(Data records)
------------------------------------------------
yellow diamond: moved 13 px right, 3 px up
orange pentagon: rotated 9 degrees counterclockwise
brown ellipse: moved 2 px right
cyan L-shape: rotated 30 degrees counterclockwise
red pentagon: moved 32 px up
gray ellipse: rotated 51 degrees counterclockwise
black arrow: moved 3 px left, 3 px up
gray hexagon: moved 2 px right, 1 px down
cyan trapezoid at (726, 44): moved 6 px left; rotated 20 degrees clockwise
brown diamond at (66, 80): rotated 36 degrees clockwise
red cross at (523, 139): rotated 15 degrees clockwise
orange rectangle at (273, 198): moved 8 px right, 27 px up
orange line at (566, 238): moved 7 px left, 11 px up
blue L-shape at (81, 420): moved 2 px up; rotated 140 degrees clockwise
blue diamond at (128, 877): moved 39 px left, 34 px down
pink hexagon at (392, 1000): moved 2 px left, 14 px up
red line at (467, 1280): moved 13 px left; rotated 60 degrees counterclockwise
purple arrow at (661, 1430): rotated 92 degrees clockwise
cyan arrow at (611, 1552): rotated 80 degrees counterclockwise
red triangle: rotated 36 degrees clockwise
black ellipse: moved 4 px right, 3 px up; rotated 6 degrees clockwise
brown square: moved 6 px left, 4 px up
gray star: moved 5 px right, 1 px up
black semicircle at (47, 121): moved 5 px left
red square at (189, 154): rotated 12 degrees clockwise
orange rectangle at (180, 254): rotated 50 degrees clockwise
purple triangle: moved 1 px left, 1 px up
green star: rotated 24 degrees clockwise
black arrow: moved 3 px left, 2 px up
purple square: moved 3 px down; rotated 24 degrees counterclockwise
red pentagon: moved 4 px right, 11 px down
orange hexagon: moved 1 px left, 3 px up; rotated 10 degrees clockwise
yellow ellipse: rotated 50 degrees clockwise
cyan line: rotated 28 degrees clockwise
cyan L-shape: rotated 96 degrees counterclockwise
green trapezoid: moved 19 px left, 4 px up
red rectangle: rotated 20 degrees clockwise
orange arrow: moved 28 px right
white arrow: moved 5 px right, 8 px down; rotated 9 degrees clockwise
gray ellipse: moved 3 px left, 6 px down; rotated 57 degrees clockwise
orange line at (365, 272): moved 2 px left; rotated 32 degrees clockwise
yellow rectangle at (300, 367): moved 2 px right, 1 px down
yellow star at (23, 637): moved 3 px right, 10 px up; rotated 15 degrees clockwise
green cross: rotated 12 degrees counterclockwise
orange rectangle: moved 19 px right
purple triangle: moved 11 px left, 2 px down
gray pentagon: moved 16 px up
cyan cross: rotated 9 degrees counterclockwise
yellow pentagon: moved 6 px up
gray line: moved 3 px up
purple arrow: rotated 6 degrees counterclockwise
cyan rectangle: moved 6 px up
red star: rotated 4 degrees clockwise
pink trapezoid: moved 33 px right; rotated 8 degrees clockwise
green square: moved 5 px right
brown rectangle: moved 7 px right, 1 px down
------------------------------------------------
■ WHAT THIS TASK INVOLVES ■
Gather each row that contains the string "gray" and copy those rows in full. Uppercase and lowercase count as different.

■ SOLUTION TO THIS TASK ■
gray ellipse: rotated 51 degrees counterclockwise
gray hexagon: moved 2 px right, 1 px down
gray star: moved 5 px right, 1 px up
gray ellipse: moved 3 px left, 6 px down; rotated 57 degrees clockwise
gray pentagon: moved 16 px up
gray line: moved 3 px up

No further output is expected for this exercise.